WHAT YOU SHOULD DO:
Leaving out all pictures, repeat exactly the lines from the one that holds "R1: 4.7k (TEMP, VA) -> 4.7k (AGND, TEMP)" to the last line of the entries below.

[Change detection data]
· · · · · · ·

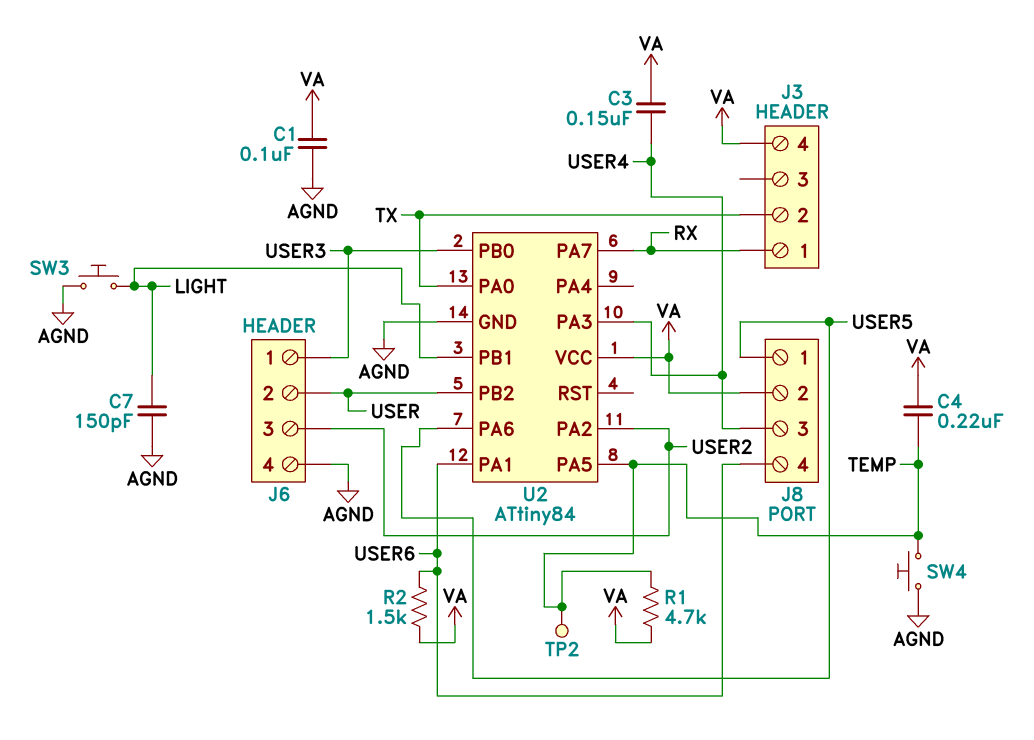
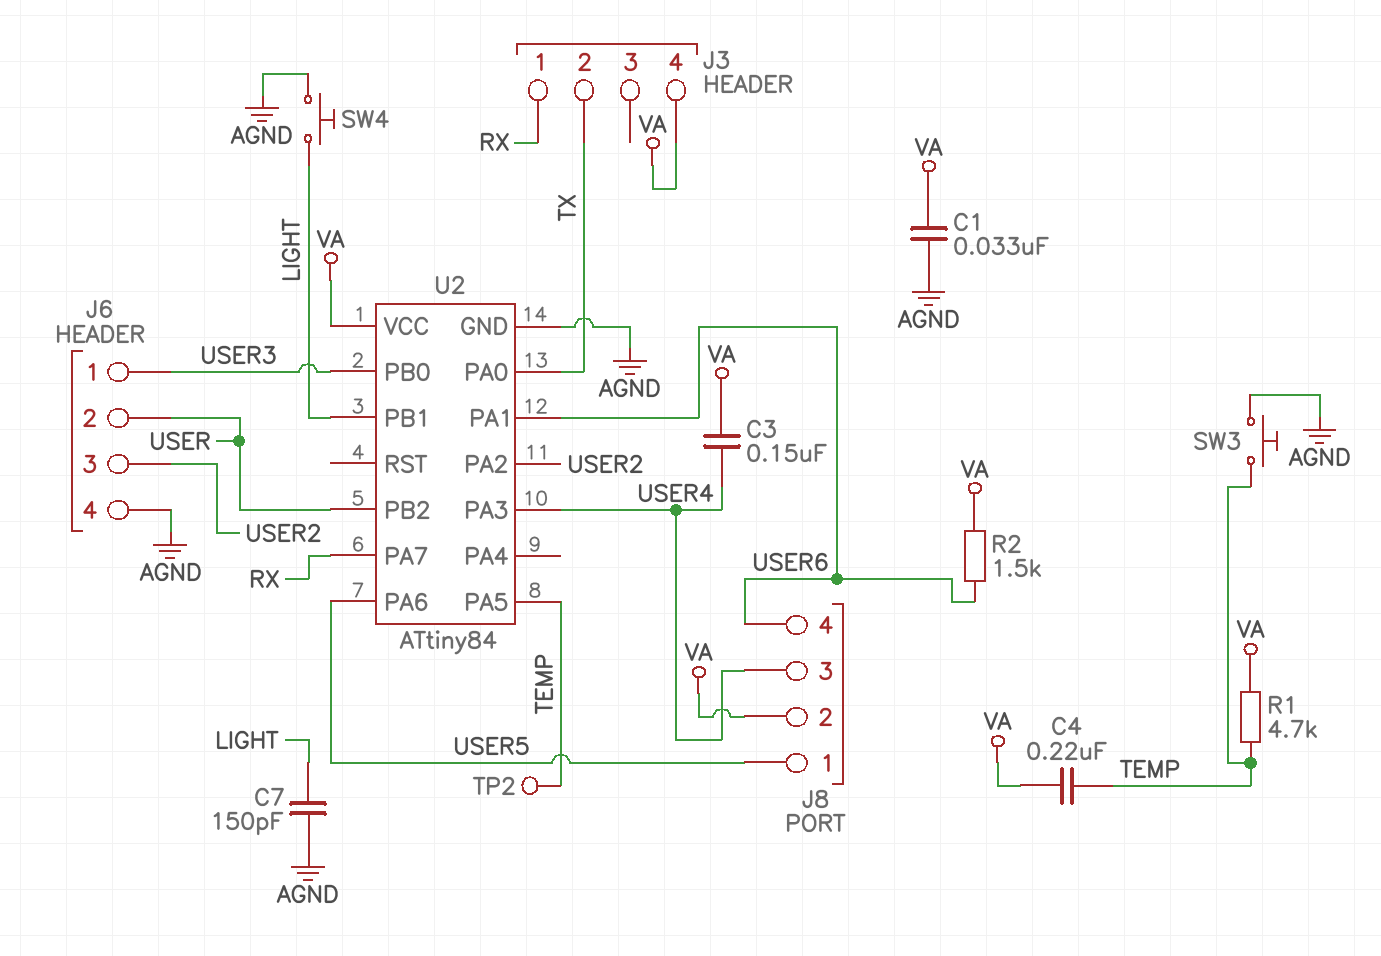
C1: 100nF (AGND, VA) -> 33nF (AGND, VA)
SW3: button (AGND, LIGHT) -> button (AGND, TEMP)
SW4: button (AGND, TEMP) -> button (AGND, LIGHT)

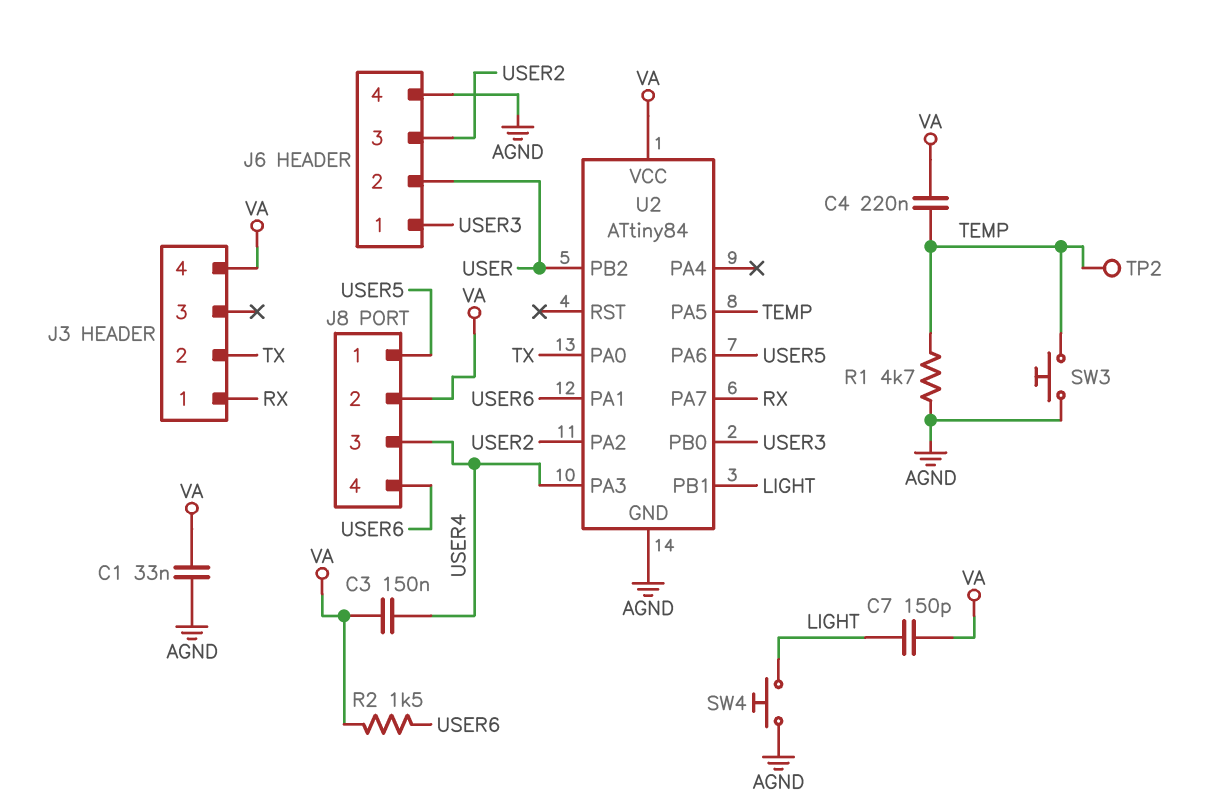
C7: 150pF (AGND, LIGHT) -> 150pF (LIGHT, VA)
R1: 4.7k (TEMP, VA) -> 4.7k (AGND, TEMP)

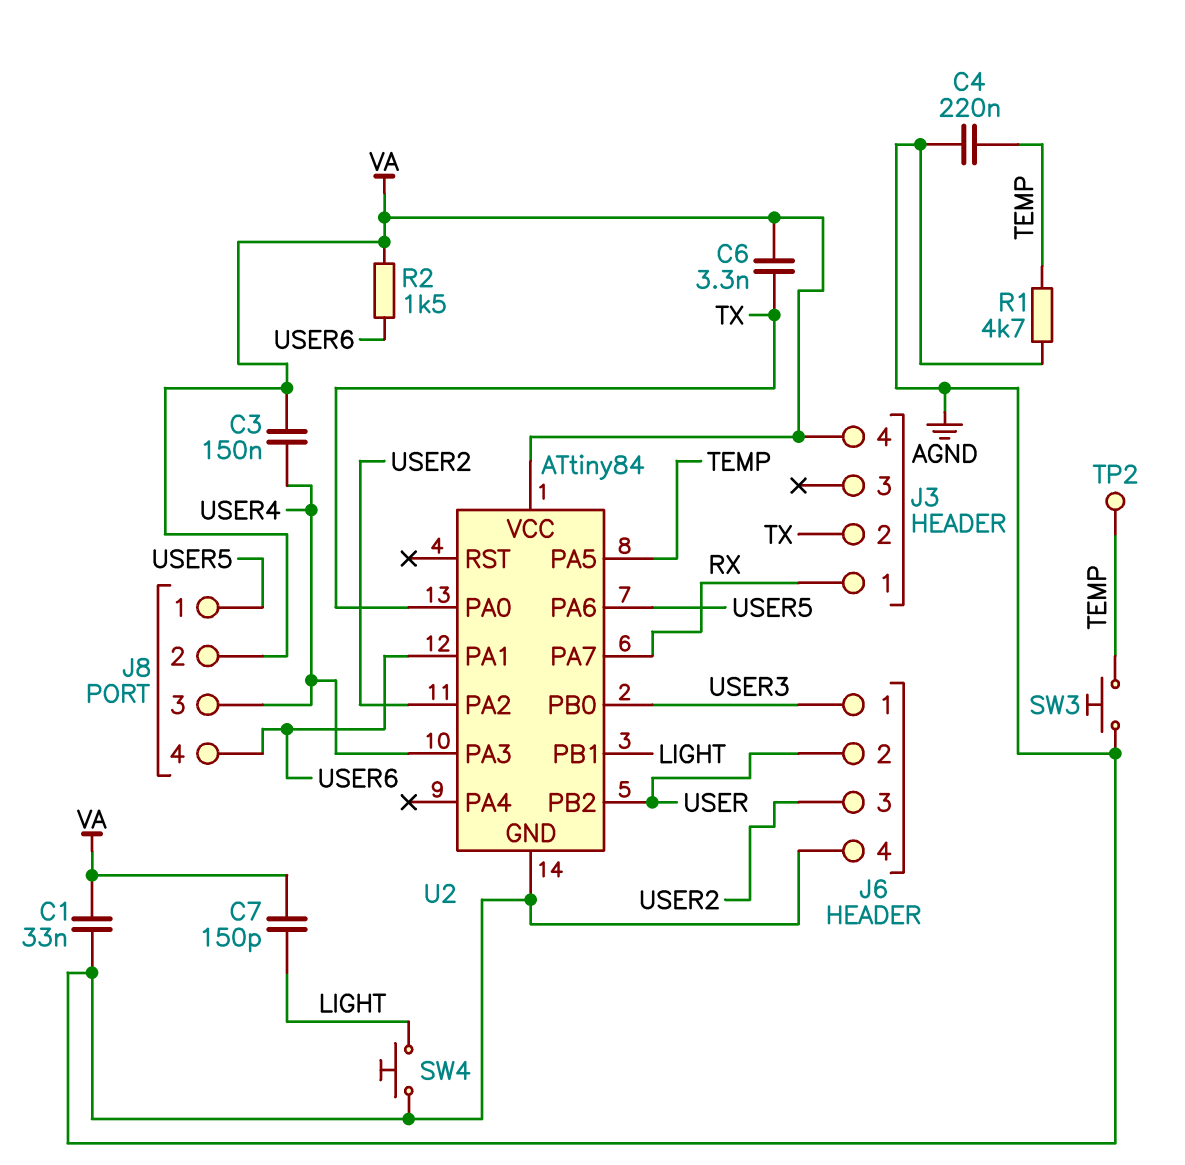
C4: 220nF (TEMP, VA) -> 220nF (AGND, TEMP)
C6: none -> 3.3nF (TX, VA)

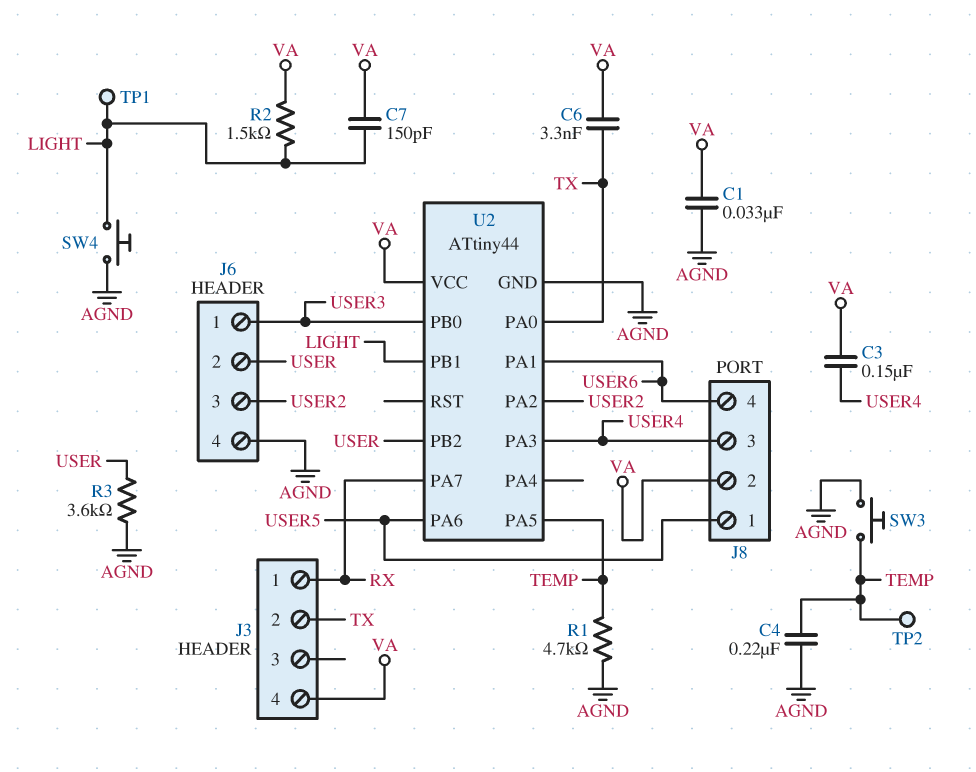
R2: 1.5k (USER6, VA) -> 1.5k (LIGHT, VA)
R3: none -> 3.6k (AGND, USER)
TP1: none -> test point (LIGHT)
U2: ATtiny84 -> ATtiny44

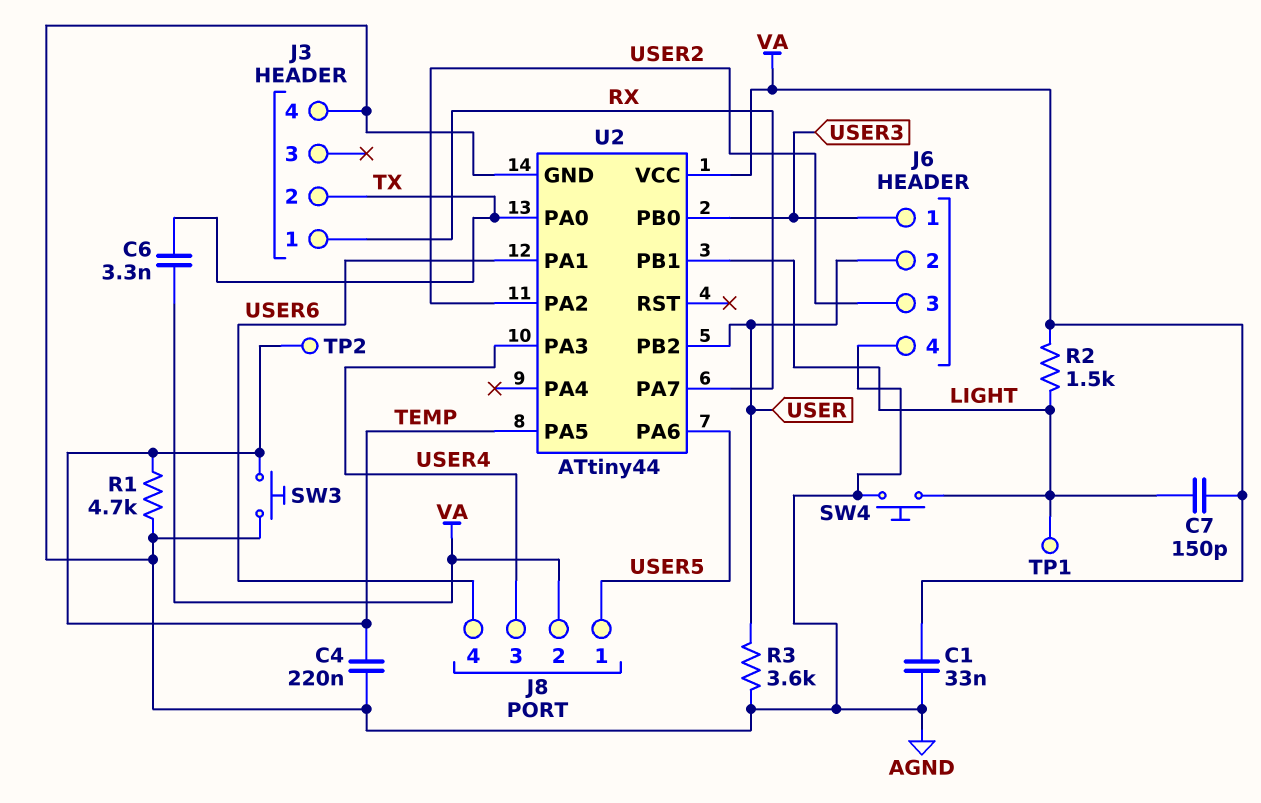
C3: 150nF (USER4, VA) -> none
J3 pin 4: VA -> AGND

· · · · · · ·

TASK ANSWER:
R1: 4.7k (TEMP, VA) -> 4.7k (AGND, TEMP)

C4: 220nF (TEMP, VA) -> 220nF (AGND, TEMP)
C6: none -> 3.3nF (TX, VA)

R2: 1.5k (USER6, VA) -> 1.5k (LIGHT, VA)
R3: none -> 3.6k (AGND, USER)
TP1: none -> test point (LIGHT)
U2: ATtiny84 -> ATtiny44

C3: 150nF (USER4, VA) -> none
J3 pin 4: VA -> AGND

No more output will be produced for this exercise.